## Instructions for the task
Among the entries below, copy every line that carries the word "green".
____________
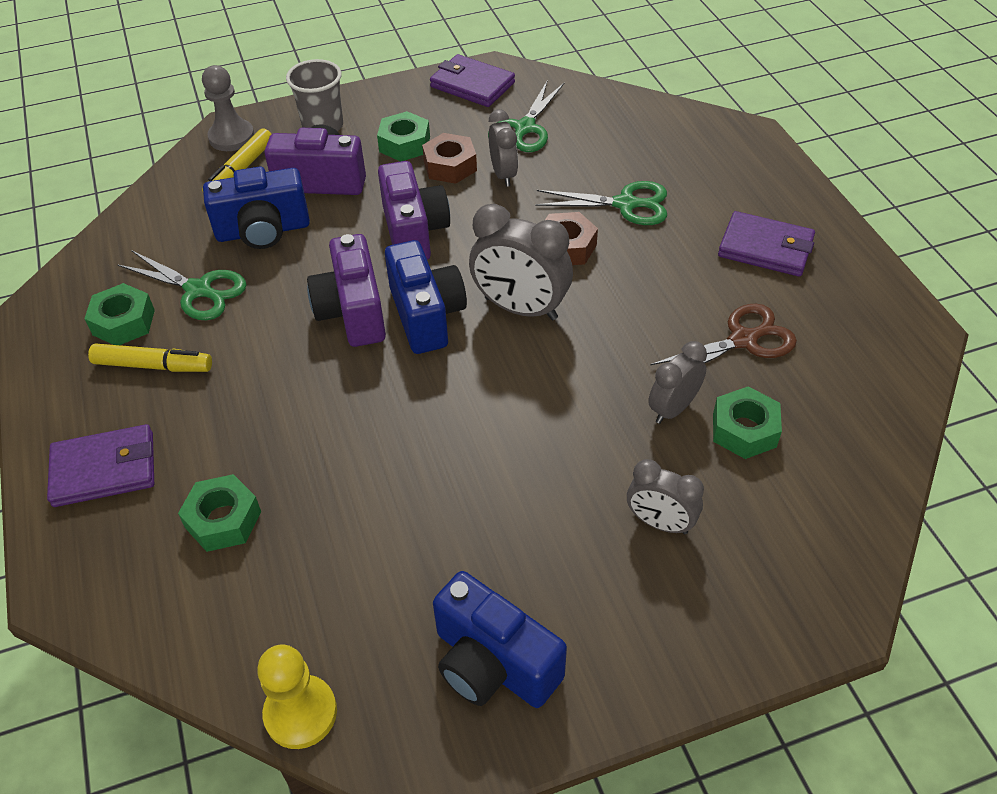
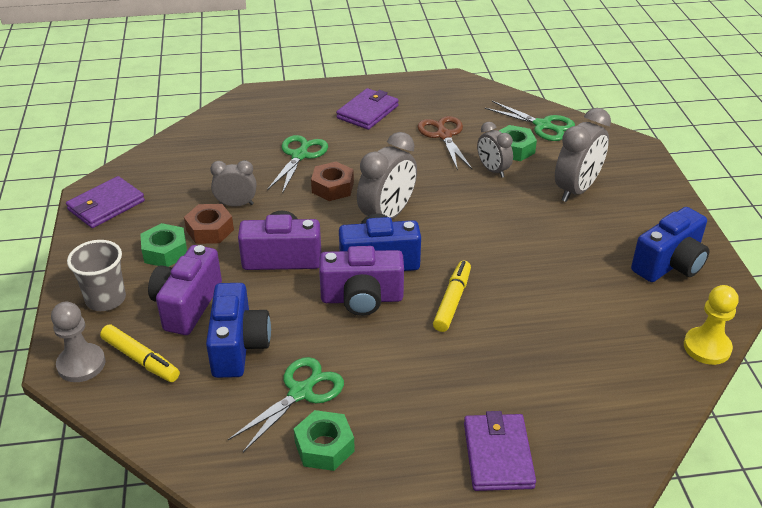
camera: 80 degrees left, 10 degrees down
(153, 366) = (387, 424): yellow marker -> yellow marker (452, 301)
(223, 520) = (556, 381): green nut -> none
(524, 128) = (184, 186): green scissors -> green scissors (542, 125)
(660, 523) = (576, 190): grey clock -> grey clock, size x1.64

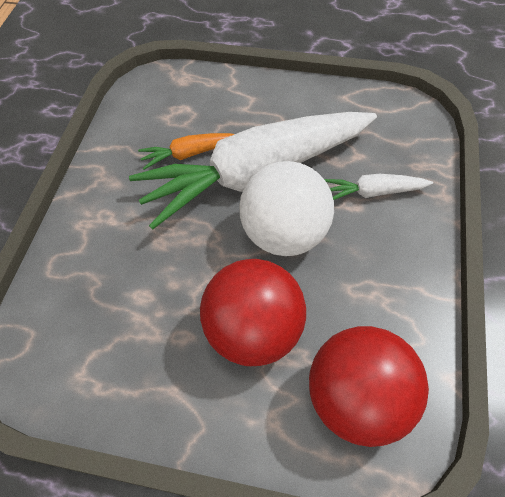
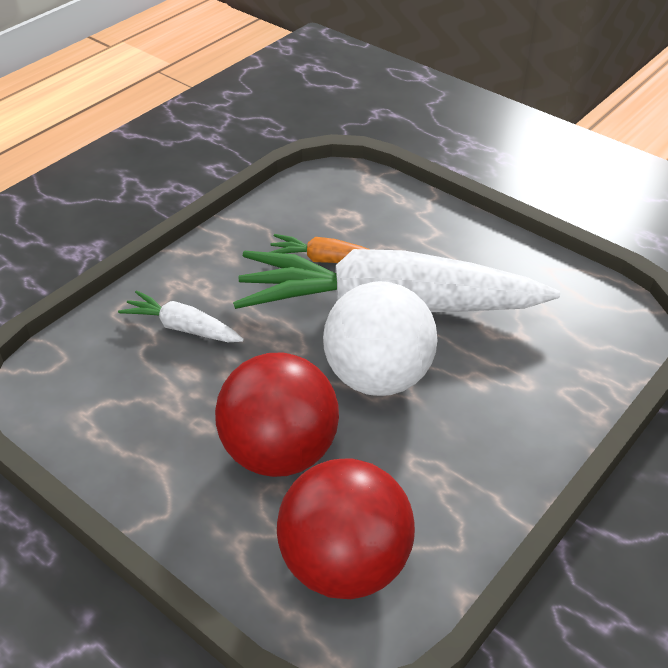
camera: 25 degrees right, 15 degrees down
(373, 192) = (511, 378): white carrot -> white carrot (182, 328)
____________
## Task result
(223, 520) = (556, 381): green nut -> none
(524, 128) = (184, 186): green scissors -> green scissors (542, 125)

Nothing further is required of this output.